* [YOUR GOAL] Search each line below for the word "none" and list those that contain it.

* [GIVEN ENTRIES]
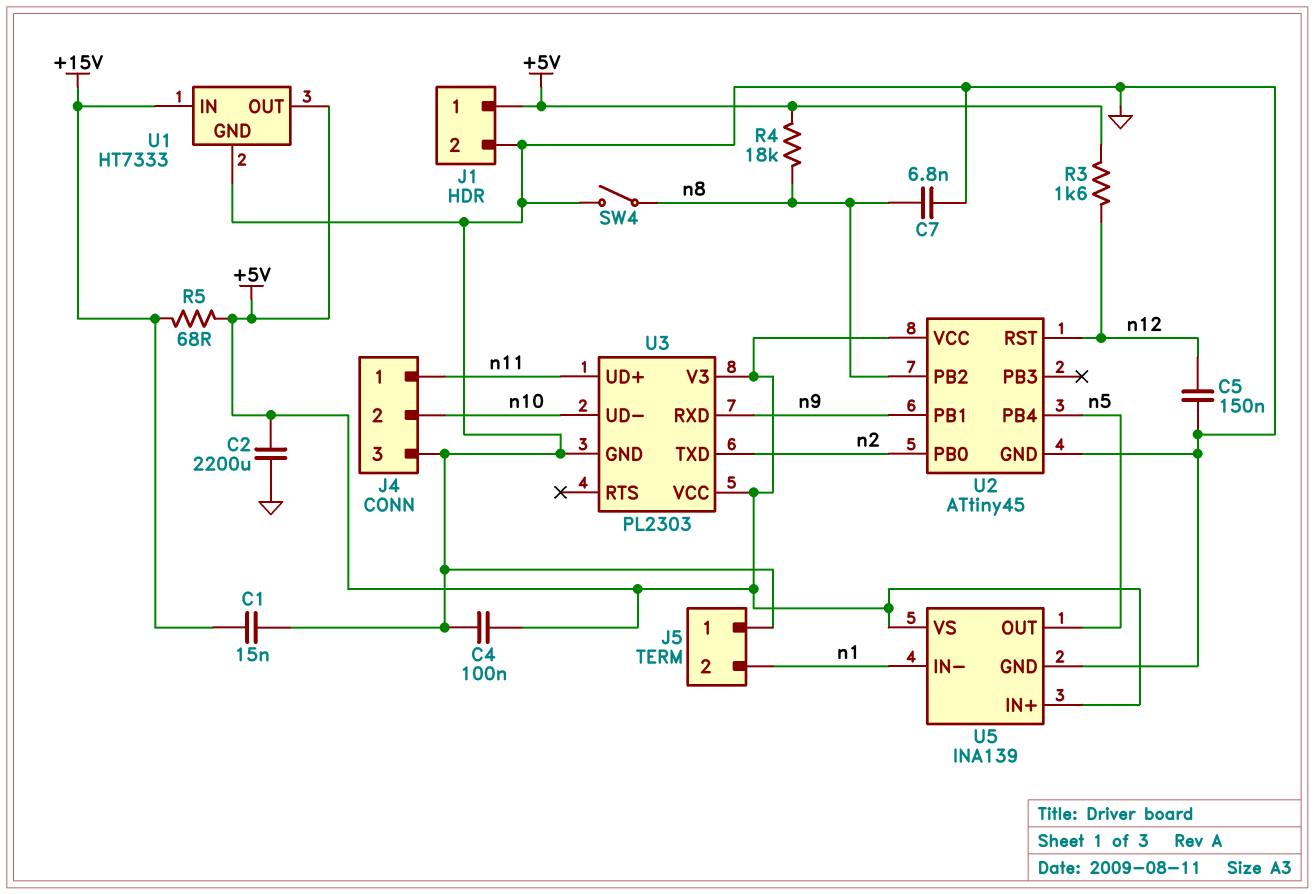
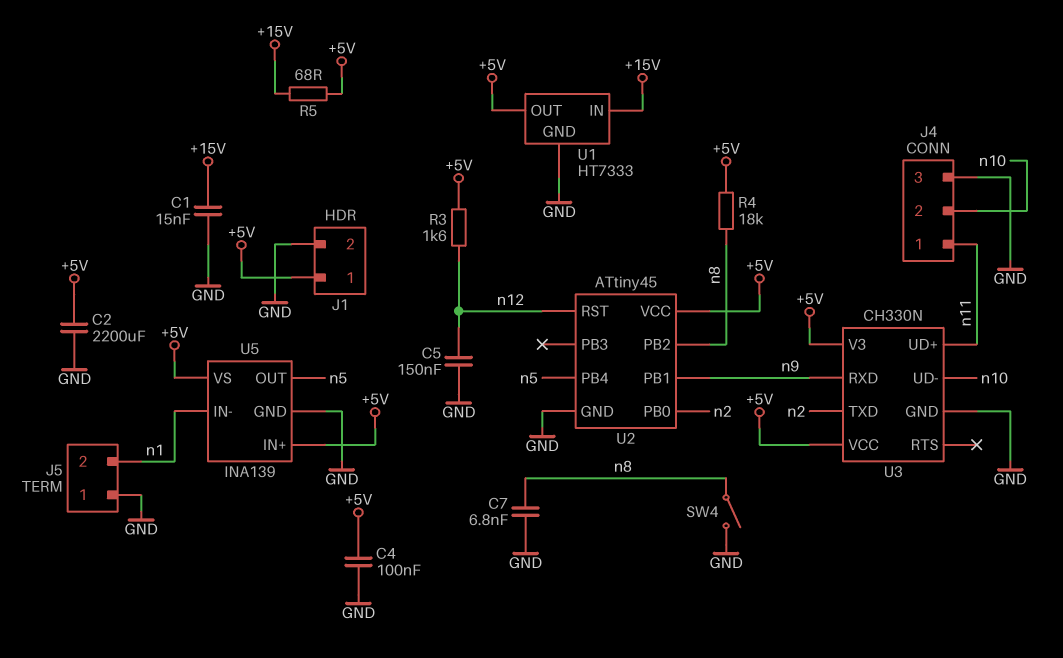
U3: PL2303 -> CH330N

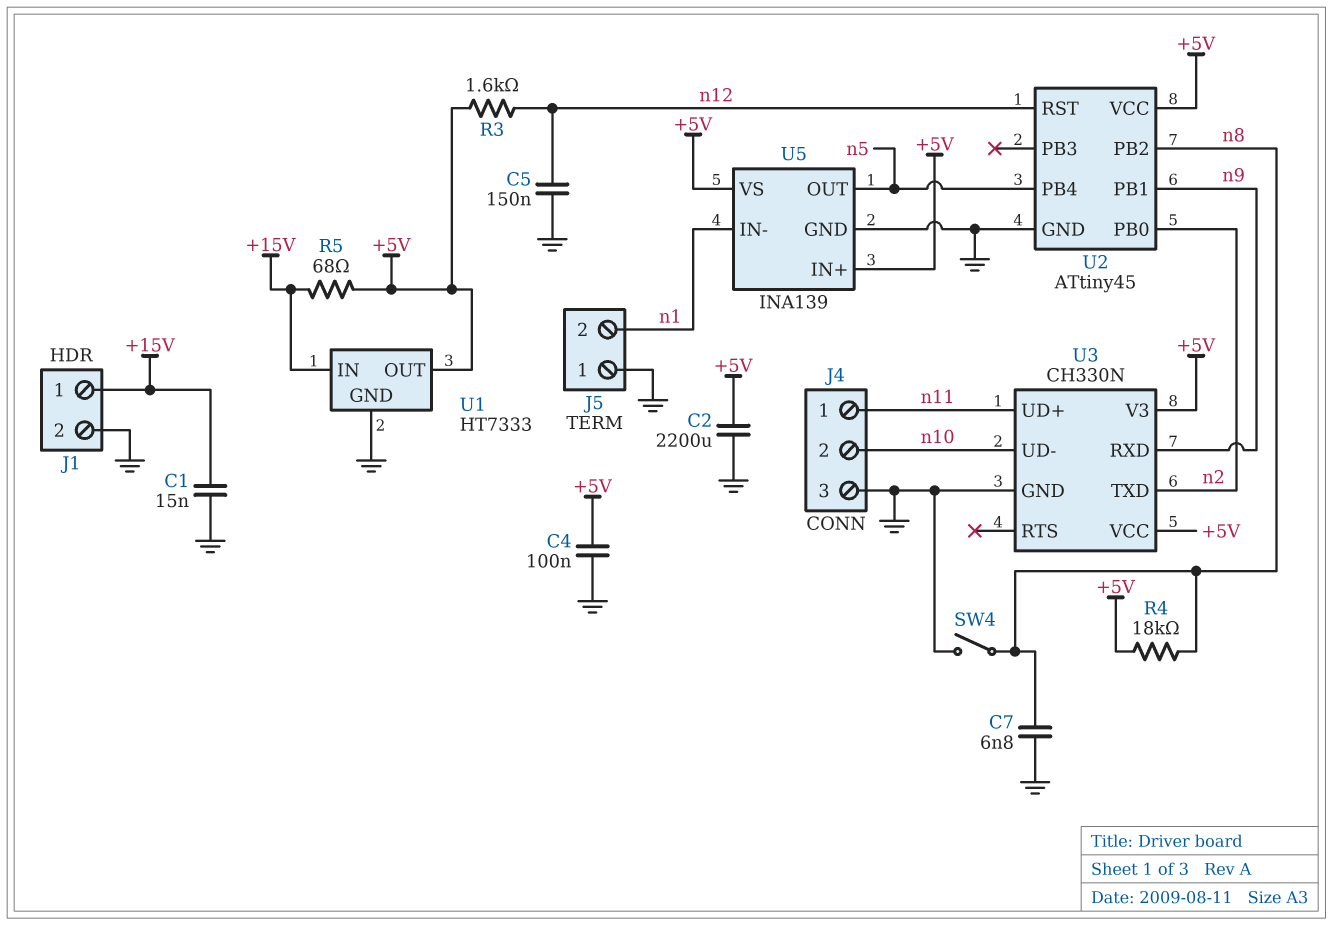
J1 pin 1: +5V -> +15V

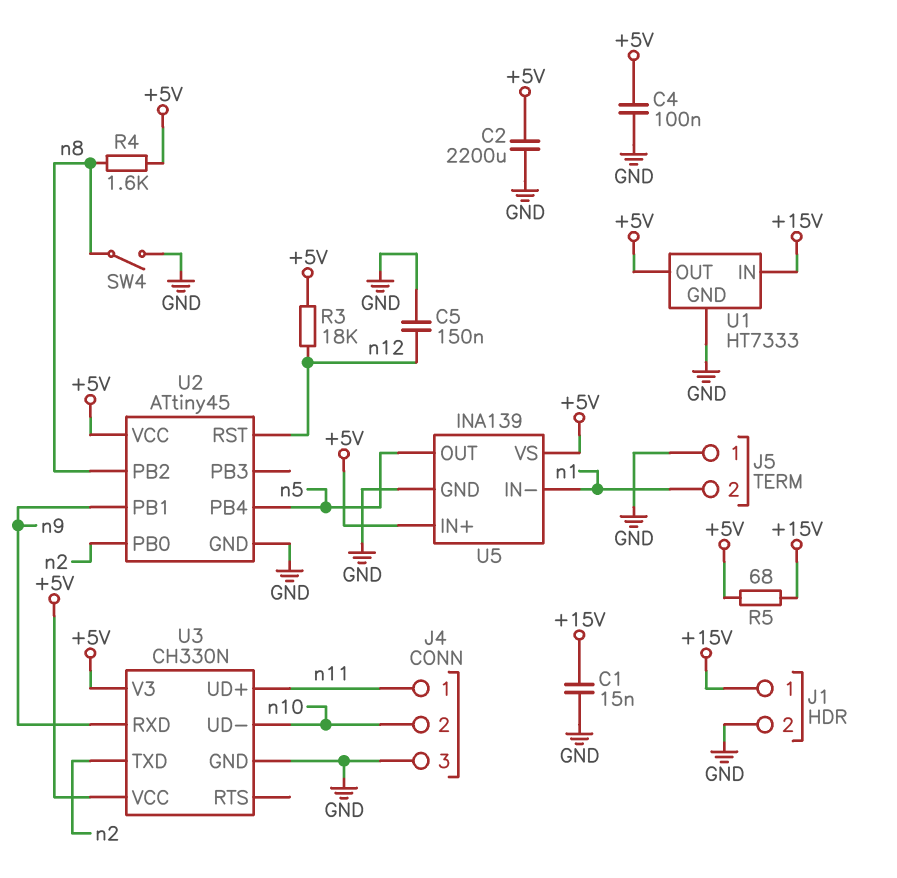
C7: 6.8nF (GND, n8) -> none
R3: 1.6k (+5V, n12) -> 18k (+5V, n12)
R4: 18k (+5V, n8) -> 1.6k (+5V, n8)

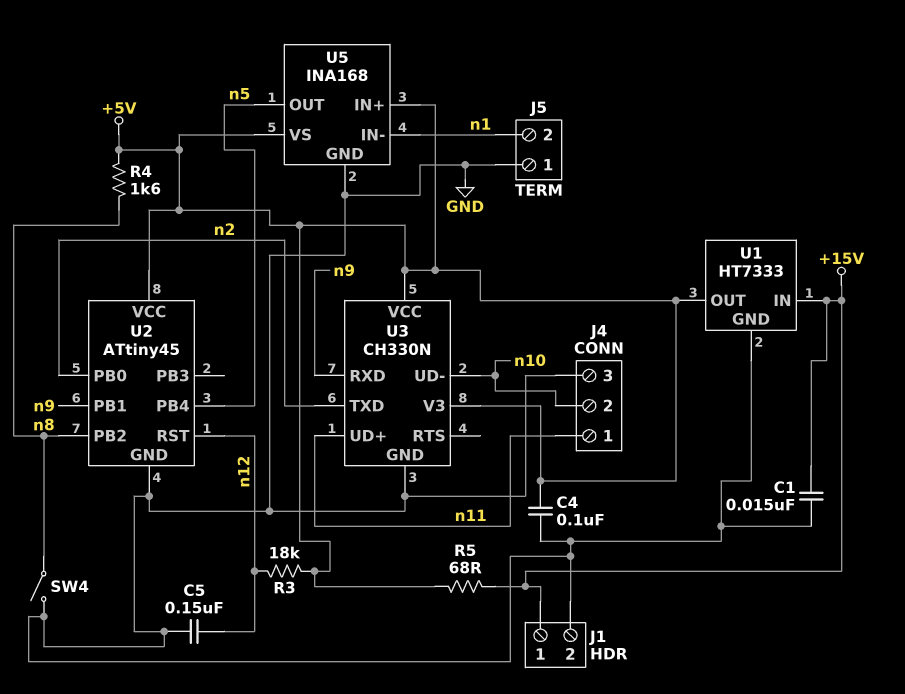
C2: 2200uF (+5V, GND) -> none
U5: INA139 -> INA168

* [RESULT OF THE TASK]
C7: 6.8nF (GND, n8) -> none
C2: 2200uF (+5V, GND) -> none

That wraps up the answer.